▶ _Assignment_
The answer must be a single number: how many lines in the entries hold the string "none".

▶ _Material for the task_
== == ==

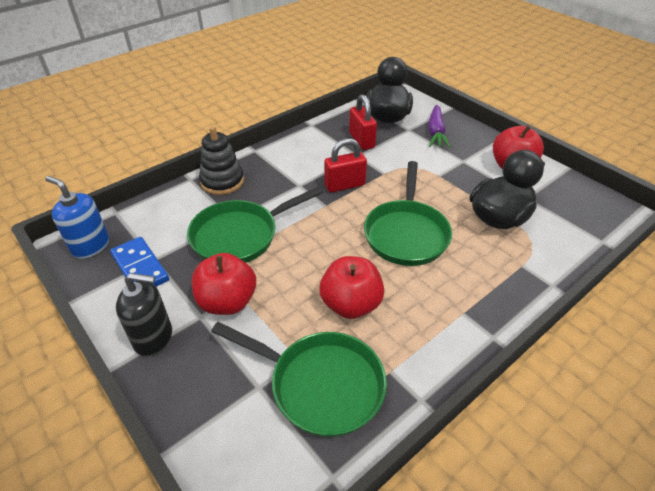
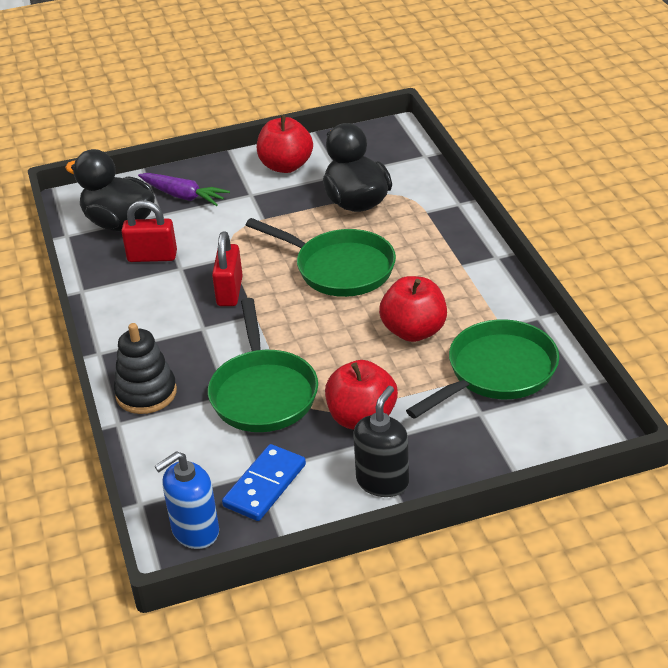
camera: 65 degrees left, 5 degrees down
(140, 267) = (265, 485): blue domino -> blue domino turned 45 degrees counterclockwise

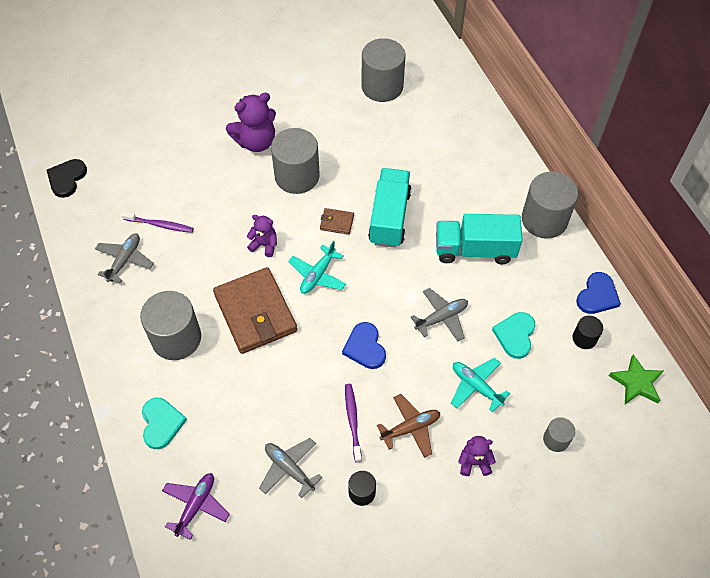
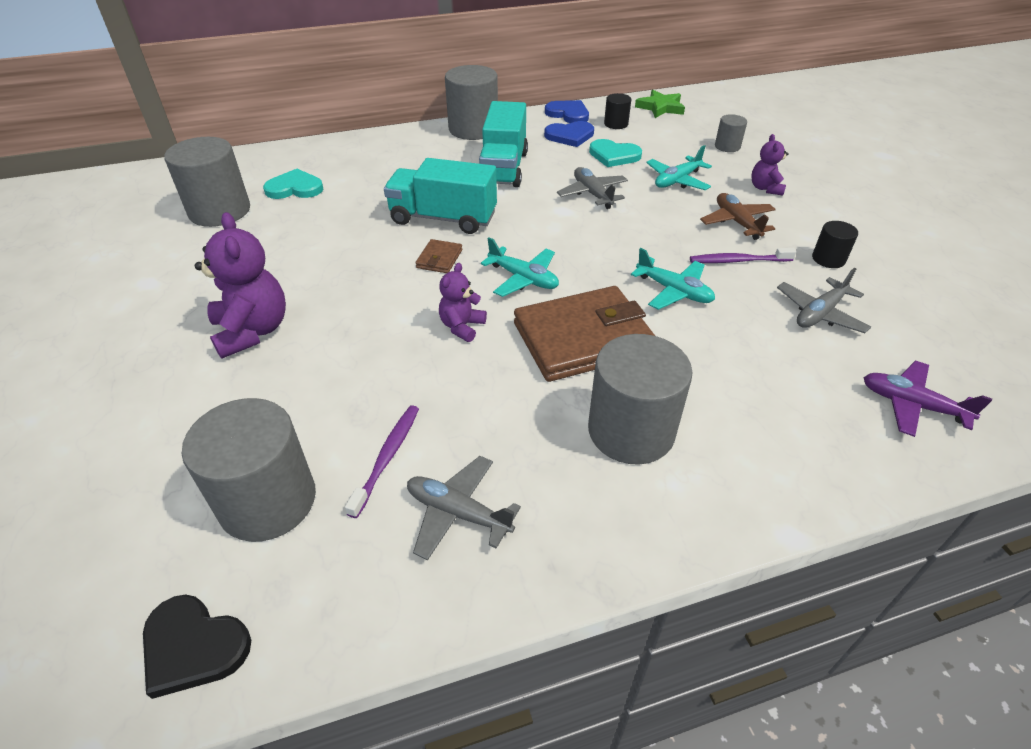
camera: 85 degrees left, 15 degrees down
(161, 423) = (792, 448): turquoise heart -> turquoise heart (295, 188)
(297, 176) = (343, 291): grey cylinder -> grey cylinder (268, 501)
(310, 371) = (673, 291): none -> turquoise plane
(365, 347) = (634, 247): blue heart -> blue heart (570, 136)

== == ==

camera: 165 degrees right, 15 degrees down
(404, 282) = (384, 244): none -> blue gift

== == ==

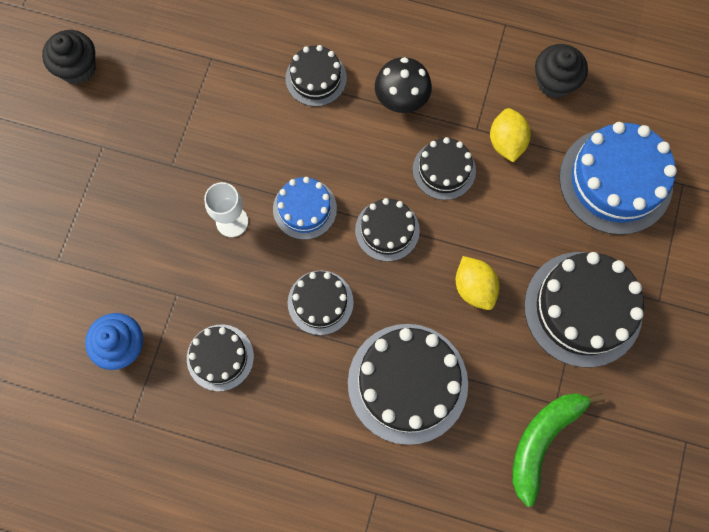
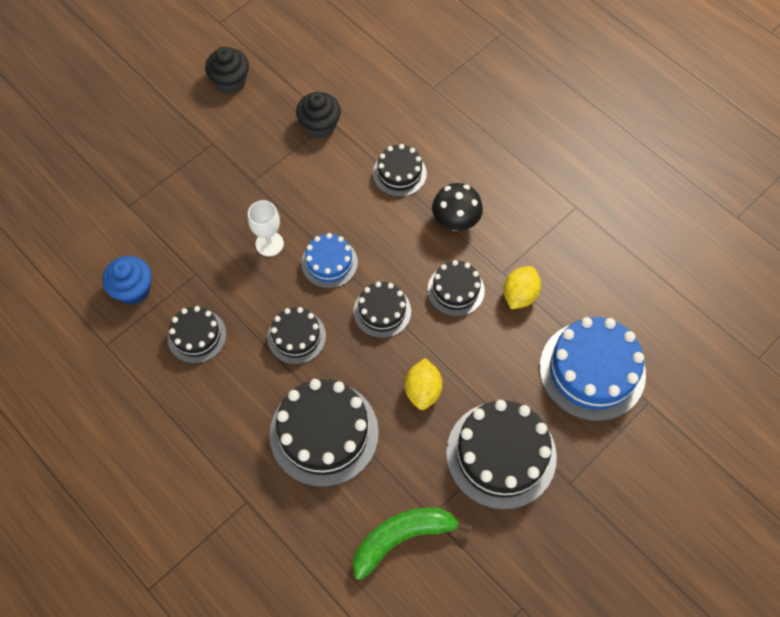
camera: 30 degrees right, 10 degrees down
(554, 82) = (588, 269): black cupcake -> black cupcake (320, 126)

== == ==

▶ _Response to the task_
2